┌─ PROVIDED DATA
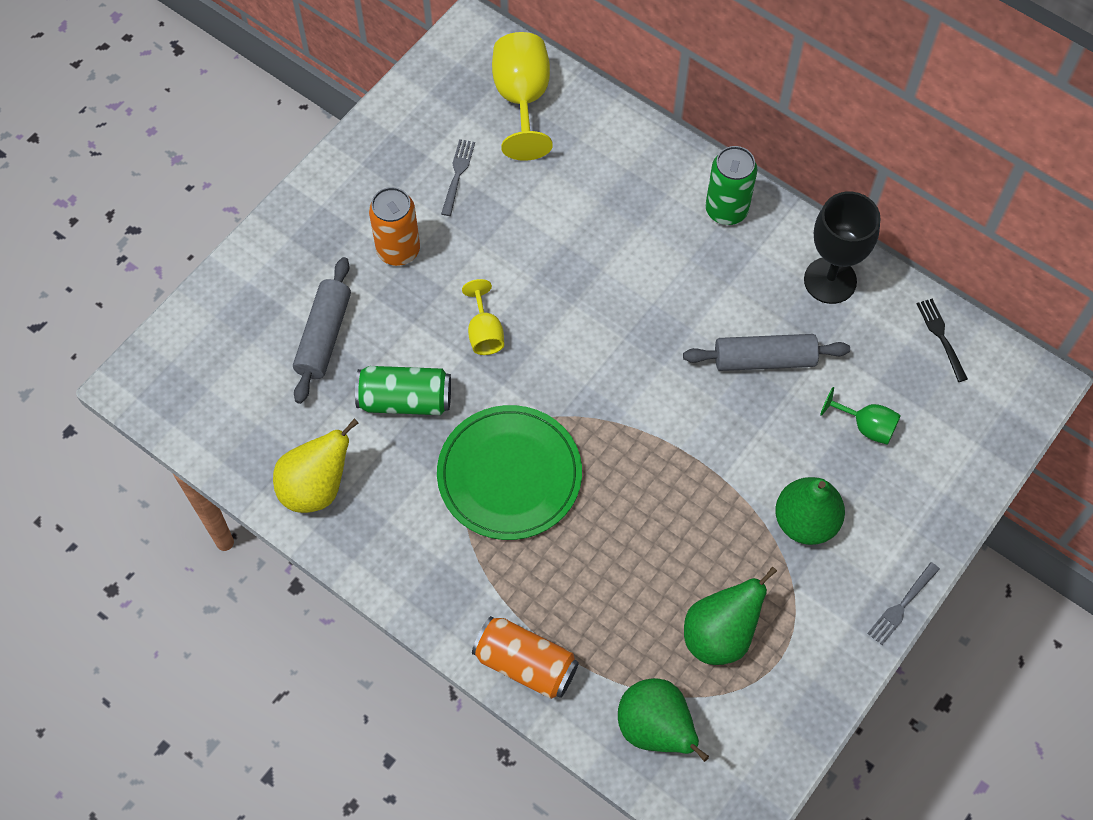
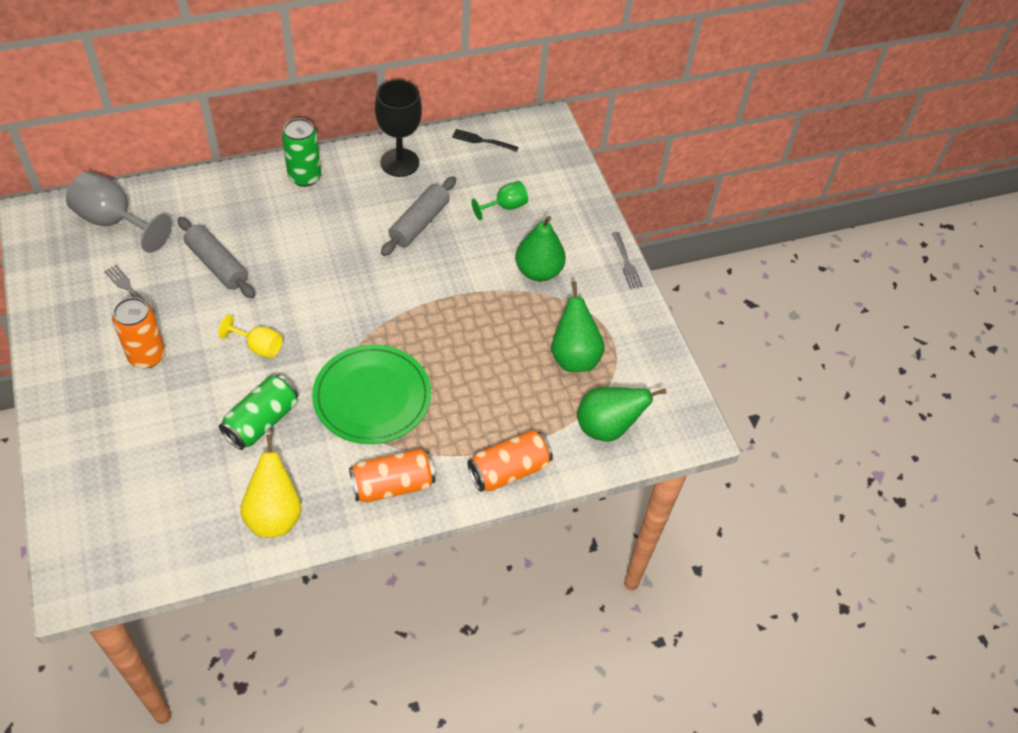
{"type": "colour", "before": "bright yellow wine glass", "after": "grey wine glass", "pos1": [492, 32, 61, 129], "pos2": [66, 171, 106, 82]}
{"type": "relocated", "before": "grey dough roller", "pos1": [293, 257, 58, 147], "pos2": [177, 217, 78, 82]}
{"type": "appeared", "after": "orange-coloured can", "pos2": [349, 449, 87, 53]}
└─
REQUIRED WORK: In the listing above, find each line with "grey" and copy it.

SOLUTION:
{"type": "colour", "before": "bright yellow wine glass", "after": "grey wine glass", "pos1": [492, 32, 61, 129], "pos2": [66, 171, 106, 82]}
{"type": "relocated", "before": "grey dough roller", "pos1": [293, 257, 58, 147], "pos2": [177, 217, 78, 82]}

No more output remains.